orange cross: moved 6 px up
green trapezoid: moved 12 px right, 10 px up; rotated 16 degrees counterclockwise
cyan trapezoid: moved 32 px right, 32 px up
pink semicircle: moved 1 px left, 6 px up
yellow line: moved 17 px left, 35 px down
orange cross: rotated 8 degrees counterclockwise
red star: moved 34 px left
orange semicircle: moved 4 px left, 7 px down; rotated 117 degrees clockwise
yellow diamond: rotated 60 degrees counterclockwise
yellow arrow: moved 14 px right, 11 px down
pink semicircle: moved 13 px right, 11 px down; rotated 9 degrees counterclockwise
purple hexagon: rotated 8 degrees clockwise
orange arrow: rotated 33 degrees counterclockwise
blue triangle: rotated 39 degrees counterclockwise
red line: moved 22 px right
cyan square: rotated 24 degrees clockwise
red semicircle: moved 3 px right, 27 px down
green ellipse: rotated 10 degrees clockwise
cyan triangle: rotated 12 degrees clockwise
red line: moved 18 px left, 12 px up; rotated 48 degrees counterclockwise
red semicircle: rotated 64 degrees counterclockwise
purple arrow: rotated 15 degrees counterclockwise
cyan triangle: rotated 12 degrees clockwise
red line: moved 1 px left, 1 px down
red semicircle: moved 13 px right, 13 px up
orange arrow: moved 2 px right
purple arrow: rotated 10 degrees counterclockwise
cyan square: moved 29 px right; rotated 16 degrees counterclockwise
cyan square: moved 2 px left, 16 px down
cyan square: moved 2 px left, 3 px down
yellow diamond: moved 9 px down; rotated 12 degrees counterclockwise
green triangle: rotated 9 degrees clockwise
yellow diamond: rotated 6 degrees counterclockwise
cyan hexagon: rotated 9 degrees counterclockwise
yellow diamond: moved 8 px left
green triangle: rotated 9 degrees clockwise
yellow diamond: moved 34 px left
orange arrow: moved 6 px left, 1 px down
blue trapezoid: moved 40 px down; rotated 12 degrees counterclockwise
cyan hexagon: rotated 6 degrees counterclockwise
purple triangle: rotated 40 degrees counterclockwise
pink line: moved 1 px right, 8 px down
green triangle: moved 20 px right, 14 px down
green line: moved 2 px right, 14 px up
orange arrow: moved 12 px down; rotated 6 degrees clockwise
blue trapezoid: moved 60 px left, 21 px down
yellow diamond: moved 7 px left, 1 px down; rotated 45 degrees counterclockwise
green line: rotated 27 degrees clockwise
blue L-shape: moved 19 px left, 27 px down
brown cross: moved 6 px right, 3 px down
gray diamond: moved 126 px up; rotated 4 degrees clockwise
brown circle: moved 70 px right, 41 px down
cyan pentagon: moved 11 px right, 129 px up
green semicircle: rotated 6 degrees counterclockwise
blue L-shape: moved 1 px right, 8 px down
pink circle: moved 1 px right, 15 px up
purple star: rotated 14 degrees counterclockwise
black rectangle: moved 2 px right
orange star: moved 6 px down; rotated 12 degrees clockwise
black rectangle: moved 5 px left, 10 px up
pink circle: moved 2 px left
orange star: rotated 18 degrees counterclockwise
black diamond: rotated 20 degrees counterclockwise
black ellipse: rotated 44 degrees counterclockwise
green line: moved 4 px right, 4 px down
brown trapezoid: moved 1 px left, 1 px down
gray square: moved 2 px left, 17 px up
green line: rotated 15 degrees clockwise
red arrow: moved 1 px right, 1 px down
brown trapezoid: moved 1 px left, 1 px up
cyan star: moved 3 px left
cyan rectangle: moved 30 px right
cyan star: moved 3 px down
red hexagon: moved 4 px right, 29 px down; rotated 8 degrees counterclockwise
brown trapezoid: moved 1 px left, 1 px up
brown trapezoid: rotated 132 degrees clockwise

----

## Required work
Copy out all of the lines above, replacing every "semicircle" with "half-disc" and leaving everything else unchanged.

## Solution
orange cross: moved 6 px up
green trapezoid: moved 12 px right, 10 px up; rotated 16 degrees counterclockwise
cyan trapezoid: moved 32 px right, 32 px up
pink half-disc: moved 1 px left, 6 px up
yellow line: moved 17 px left, 35 px down
orange cross: rotated 8 degrees counterclockwise
red star: moved 34 px left
orange half-disc: moved 4 px left, 7 px down; rotated 117 degrees clockwise
yellow diamond: rotated 60 degrees counterclockwise
yellow arrow: moved 14 px right, 11 px down
pink half-disc: moved 13 px right, 11 px down; rotated 9 degrees counterclockwise
purple hexagon: rotated 8 degrees clockwise
orange arrow: rotated 33 degrees counterclockwise
blue triangle: rotated 39 degrees counterclockwise
red line: moved 22 px right
cyan square: rotated 24 degrees clockwise
red half-disc: moved 3 px right, 27 px down
green ellipse: rotated 10 degrees clockwise
cyan triangle: rotated 12 degrees clockwise
red line: moved 18 px left, 12 px up; rotated 48 degrees counterclockwise
red half-disc: rotated 64 degrees counterclockwise
purple arrow: rotated 15 degrees counterclockwise
cyan triangle: rotated 12 degrees clockwise
red line: moved 1 px left, 1 px down
red half-disc: moved 13 px right, 13 px up
orange arrow: moved 2 px right
purple arrow: rotated 10 degrees counterclockwise
cyan square: moved 29 px right; rotated 16 degrees counterclockwise
cyan square: moved 2 px left, 16 px down
cyan square: moved 2 px left, 3 px down
yellow diamond: moved 9 px down; rotated 12 degrees counterclockwise
green triangle: rotated 9 degrees clockwise
yellow diamond: rotated 6 degrees counterclockwise
cyan hexagon: rotated 9 degrees counterclockwise
yellow diamond: moved 8 px left
green triangle: rotated 9 degrees clockwise
yellow diamond: moved 34 px left
orange arrow: moved 6 px left, 1 px down
blue trapezoid: moved 40 px down; rotated 12 degrees counterclockwise
cyan hexagon: rotated 6 degrees counterclockwise
purple triangle: rotated 40 degrees counterclockwise
pink line: moved 1 px right, 8 px down
green triangle: moved 20 px right, 14 px down
green line: moved 2 px right, 14 px up
orange arrow: moved 12 px down; rotated 6 degrees clockwise
blue trapezoid: moved 60 px left, 21 px down
yellow diamond: moved 7 px left, 1 px down; rotated 45 degrees counterclockwise
green line: rotated 27 degrees clockwise
blue L-shape: moved 19 px left, 27 px down
brown cross: moved 6 px right, 3 px down
gray diamond: moved 126 px up; rotated 4 degrees clockwise
brown circle: moved 70 px right, 41 px down
cyan pentagon: moved 11 px right, 129 px up
green half-disc: rotated 6 degrees counterclockwise
blue L-shape: moved 1 px right, 8 px down
pink circle: moved 1 px right, 15 px up
purple star: rotated 14 degrees counterclockwise
black rectangle: moved 2 px right
orange star: moved 6 px down; rotated 12 degrees clockwise
black rectangle: moved 5 px left, 10 px up
pink circle: moved 2 px left
orange star: rotated 18 degrees counterclockwise
black diamond: rotated 20 degrees counterclockwise
black ellipse: rotated 44 degrees counterclockwise
green line: moved 4 px right, 4 px down
brown trapezoid: moved 1 px left, 1 px down
gray square: moved 2 px left, 17 px up
green line: rotated 15 degrees clockwise
red arrow: moved 1 px right, 1 px down
brown trapezoid: moved 1 px left, 1 px up
cyan star: moved 3 px left
cyan rectangle: moved 30 px right
cyan star: moved 3 px down
red hexagon: moved 4 px right, 29 px down; rotated 8 degrees counterclockwise
brown trapezoid: moved 1 px left, 1 px up
brown trapezoid: rotated 132 degrees clockwise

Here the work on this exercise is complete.